» **PROBLEM TO SOLVE**: Each line from the opening of the listing below through the line that contains "blue star: (75, 30) -> (107, 12), moved" is to be output exactly as written.

Segment Open

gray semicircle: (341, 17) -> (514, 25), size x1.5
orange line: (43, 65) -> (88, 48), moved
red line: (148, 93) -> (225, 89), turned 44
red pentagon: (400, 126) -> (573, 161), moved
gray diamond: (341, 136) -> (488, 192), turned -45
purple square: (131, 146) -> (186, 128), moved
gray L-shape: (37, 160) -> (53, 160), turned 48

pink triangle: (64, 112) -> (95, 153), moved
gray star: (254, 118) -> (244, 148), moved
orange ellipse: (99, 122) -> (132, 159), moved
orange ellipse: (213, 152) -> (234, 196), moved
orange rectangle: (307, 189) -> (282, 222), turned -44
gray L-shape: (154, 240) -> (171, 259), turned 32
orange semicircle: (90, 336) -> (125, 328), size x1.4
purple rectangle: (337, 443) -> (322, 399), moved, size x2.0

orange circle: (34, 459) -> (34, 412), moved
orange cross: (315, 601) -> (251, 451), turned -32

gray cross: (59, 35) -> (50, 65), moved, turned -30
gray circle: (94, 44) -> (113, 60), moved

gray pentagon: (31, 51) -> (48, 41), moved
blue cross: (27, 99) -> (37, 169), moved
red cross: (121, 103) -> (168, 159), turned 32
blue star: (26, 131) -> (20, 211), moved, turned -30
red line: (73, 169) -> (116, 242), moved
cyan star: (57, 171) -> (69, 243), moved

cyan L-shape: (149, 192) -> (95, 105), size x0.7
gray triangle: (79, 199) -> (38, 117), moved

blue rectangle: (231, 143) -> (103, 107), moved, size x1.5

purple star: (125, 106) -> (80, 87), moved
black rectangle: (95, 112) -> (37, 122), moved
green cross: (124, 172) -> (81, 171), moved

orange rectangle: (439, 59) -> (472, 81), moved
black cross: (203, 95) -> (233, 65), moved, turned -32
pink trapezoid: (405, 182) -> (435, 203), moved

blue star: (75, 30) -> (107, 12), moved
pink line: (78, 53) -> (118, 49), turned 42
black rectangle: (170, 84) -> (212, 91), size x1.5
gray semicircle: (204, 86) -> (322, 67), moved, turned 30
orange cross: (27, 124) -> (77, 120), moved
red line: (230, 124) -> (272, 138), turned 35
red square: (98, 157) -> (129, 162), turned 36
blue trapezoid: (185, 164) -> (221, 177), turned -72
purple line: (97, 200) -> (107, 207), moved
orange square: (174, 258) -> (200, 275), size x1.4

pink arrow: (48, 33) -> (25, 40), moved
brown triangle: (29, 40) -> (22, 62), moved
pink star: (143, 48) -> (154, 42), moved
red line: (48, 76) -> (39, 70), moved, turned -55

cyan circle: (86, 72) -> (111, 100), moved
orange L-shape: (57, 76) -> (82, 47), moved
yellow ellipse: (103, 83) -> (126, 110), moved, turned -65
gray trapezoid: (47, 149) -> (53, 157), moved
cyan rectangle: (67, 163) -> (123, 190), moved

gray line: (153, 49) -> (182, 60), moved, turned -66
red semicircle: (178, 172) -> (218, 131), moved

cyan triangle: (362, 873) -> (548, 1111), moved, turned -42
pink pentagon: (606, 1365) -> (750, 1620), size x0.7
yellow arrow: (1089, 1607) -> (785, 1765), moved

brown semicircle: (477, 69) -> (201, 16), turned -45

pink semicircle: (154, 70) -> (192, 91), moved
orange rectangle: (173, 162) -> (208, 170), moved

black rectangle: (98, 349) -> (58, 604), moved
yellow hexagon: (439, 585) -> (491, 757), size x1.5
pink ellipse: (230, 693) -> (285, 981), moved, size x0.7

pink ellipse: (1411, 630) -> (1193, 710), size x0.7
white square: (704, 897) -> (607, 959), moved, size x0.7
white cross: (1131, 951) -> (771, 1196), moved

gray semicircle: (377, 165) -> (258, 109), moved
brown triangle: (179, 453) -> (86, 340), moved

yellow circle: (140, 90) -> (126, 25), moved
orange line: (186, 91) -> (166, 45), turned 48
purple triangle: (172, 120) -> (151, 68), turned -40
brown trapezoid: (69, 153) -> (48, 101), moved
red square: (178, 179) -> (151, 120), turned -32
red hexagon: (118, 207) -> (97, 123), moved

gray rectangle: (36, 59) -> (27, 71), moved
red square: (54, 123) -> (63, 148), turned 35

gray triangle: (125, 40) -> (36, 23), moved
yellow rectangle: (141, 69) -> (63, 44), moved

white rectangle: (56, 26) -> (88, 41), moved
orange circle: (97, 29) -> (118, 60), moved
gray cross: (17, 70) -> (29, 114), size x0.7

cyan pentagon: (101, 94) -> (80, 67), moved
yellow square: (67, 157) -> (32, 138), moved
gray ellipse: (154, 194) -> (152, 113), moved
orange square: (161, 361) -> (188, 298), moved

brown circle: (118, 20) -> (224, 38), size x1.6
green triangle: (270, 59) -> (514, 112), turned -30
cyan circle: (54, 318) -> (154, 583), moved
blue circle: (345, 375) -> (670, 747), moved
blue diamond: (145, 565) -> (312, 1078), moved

Segment Closed

» **EXPECTED ANSWER**:
gray semicircle: (341, 17) -> (514, 25), size x1.5
orange line: (43, 65) -> (88, 48), moved
red line: (148, 93) -> (225, 89), turned 44
red pentagon: (400, 126) -> (573, 161), moved
gray diamond: (341, 136) -> (488, 192), turned -45
purple square: (131, 146) -> (186, 128), moved
gray L-shape: (37, 160) -> (53, 160), turned 48

pink triangle: (64, 112) -> (95, 153), moved
gray star: (254, 118) -> (244, 148), moved
orange ellipse: (99, 122) -> (132, 159), moved
orange ellipse: (213, 152) -> (234, 196), moved
orange rectangle: (307, 189) -> (282, 222), turned -44
gray L-shape: (154, 240) -> (171, 259), turned 32
orange semicircle: (90, 336) -> (125, 328), size x1.4
purple rectangle: (337, 443) -> (322, 399), moved, size x2.0

orange circle: (34, 459) -> (34, 412), moved
orange cross: (315, 601) -> (251, 451), turned -32

gray cross: (59, 35) -> (50, 65), moved, turned -30
gray circle: (94, 44) -> (113, 60), moved

gray pentagon: (31, 51) -> (48, 41), moved
blue cross: (27, 99) -> (37, 169), moved
red cross: (121, 103) -> (168, 159), turned 32
blue star: (26, 131) -> (20, 211), moved, turned -30
red line: (73, 169) -> (116, 242), moved
cyan star: (57, 171) -> (69, 243), moved

cyan L-shape: (149, 192) -> (95, 105), size x0.7
gray triangle: (79, 199) -> (38, 117), moved

blue rectangle: (231, 143) -> (103, 107), moved, size x1.5

purple star: (125, 106) -> (80, 87), moved
black rectangle: (95, 112) -> (37, 122), moved
green cross: (124, 172) -> (81, 171), moved

orange rectangle: (439, 59) -> (472, 81), moved
black cross: (203, 95) -> (233, 65), moved, turned -32
pink trapezoid: (405, 182) -> (435, 203), moved

blue star: (75, 30) -> (107, 12), moved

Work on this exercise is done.